EXERCISE REQUIREMENTS → Exactly as they appear below, repeat the lines from the one with "PIR3 pin OUT: D15 -> D34" through the one with "SONAR3 pin VCC: VIN -> 3V3", and no others.

EXERCISE INPUTS →
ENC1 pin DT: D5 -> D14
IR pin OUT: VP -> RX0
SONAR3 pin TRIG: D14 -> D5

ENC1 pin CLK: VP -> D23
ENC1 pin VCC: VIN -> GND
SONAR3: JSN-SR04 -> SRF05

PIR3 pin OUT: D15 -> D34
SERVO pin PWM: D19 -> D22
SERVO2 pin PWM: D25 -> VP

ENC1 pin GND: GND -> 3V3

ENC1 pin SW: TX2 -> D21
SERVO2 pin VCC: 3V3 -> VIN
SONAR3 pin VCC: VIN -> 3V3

--

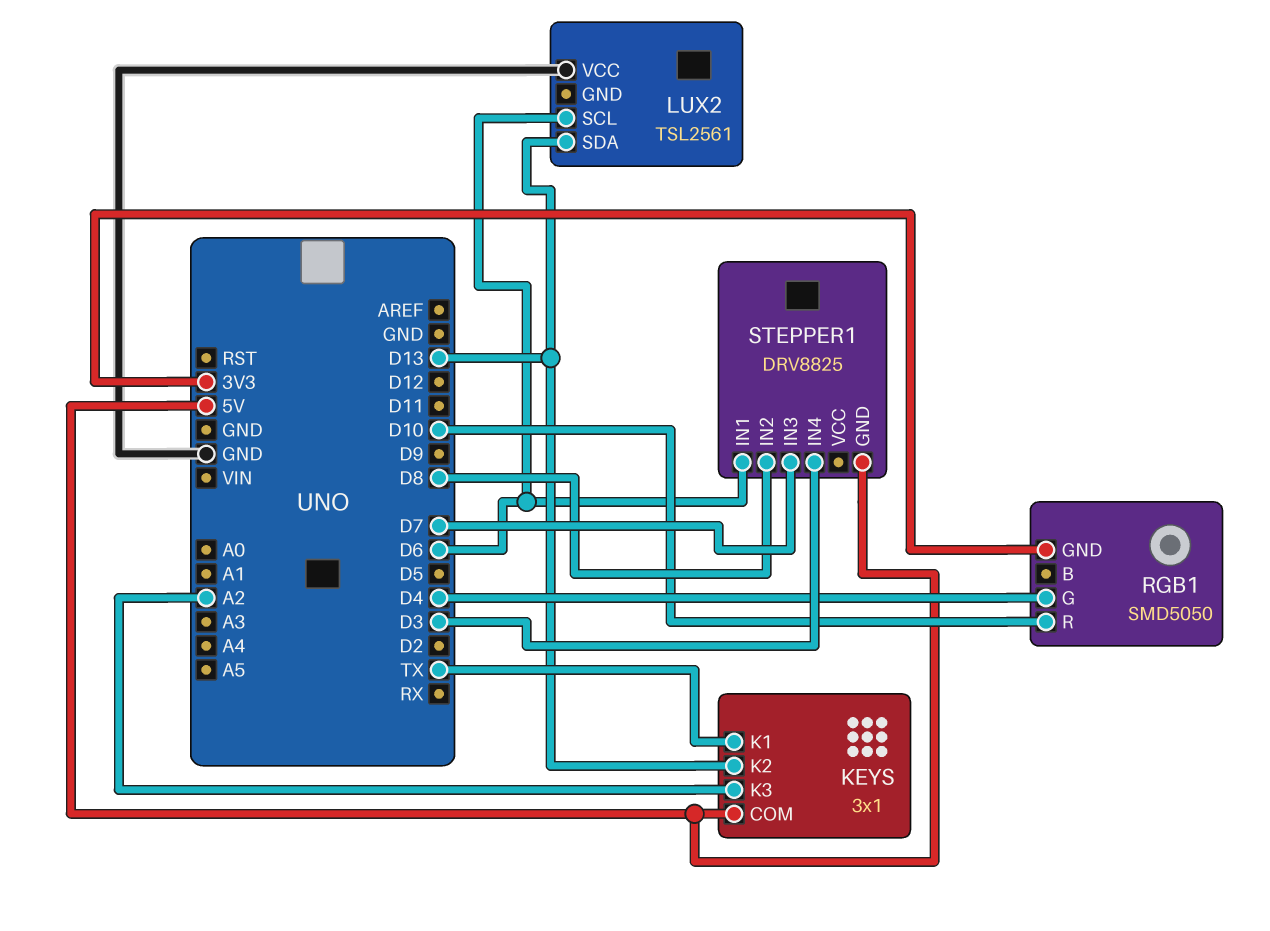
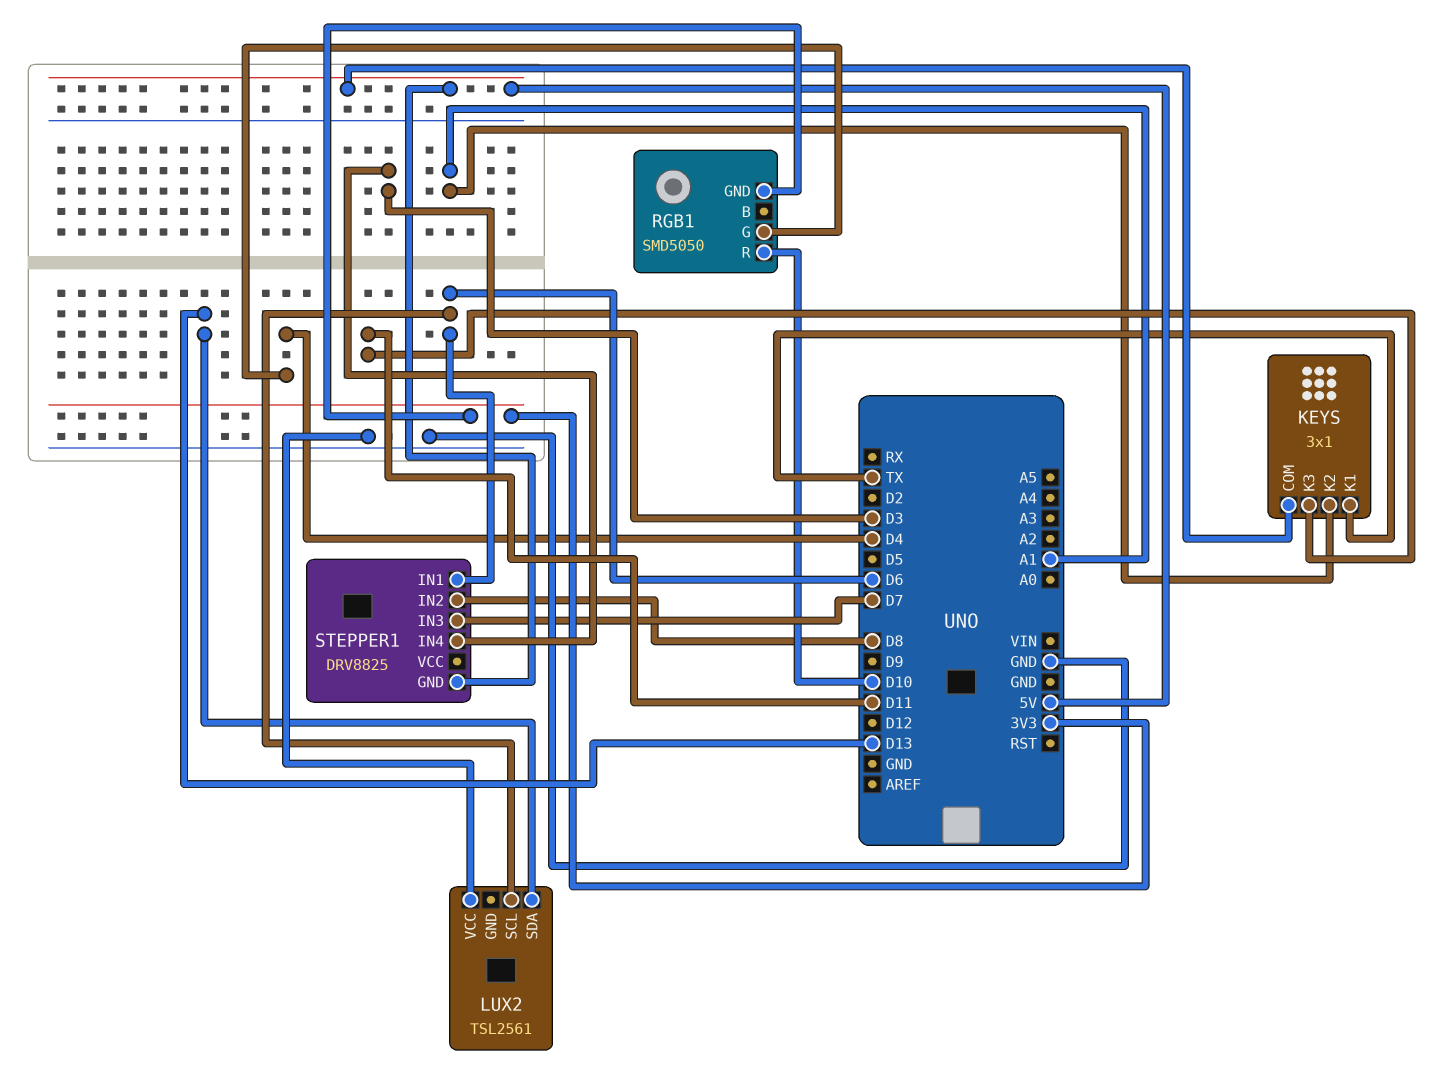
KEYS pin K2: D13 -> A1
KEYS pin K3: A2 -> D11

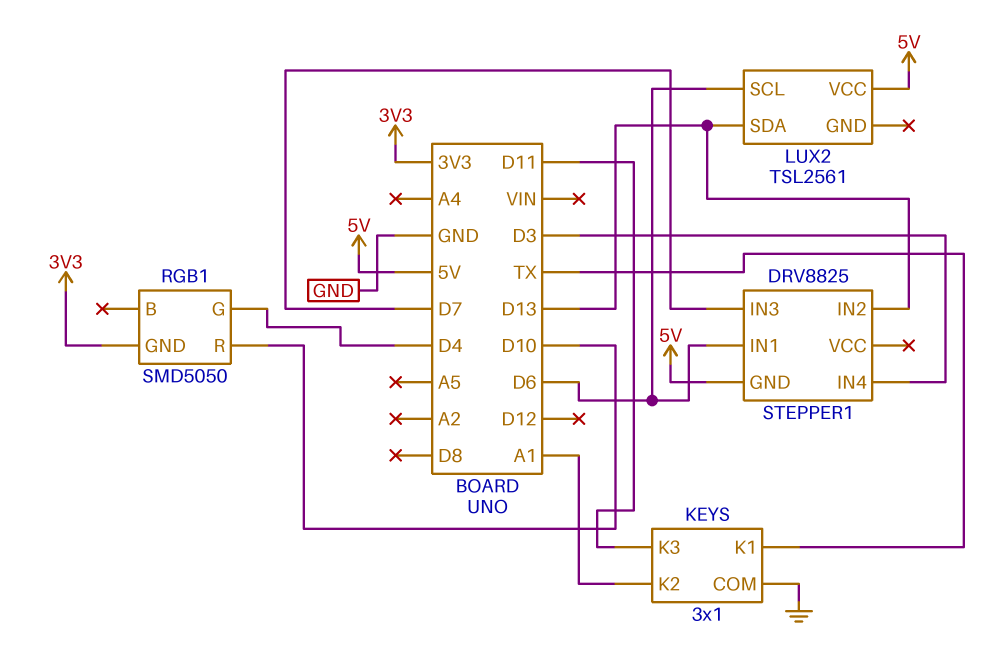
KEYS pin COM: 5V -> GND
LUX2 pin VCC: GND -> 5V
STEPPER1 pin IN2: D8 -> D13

WRITTEN RESPONSE →
PIR3 pin OUT: D15 -> D34
SERVO pin PWM: D19 -> D22
SERVO2 pin PWM: D25 -> VP

ENC1 pin GND: GND -> 3V3

ENC1 pin SW: TX2 -> D21
SERVO2 pin VCC: 3V3 -> VIN
SONAR3 pin VCC: VIN -> 3V3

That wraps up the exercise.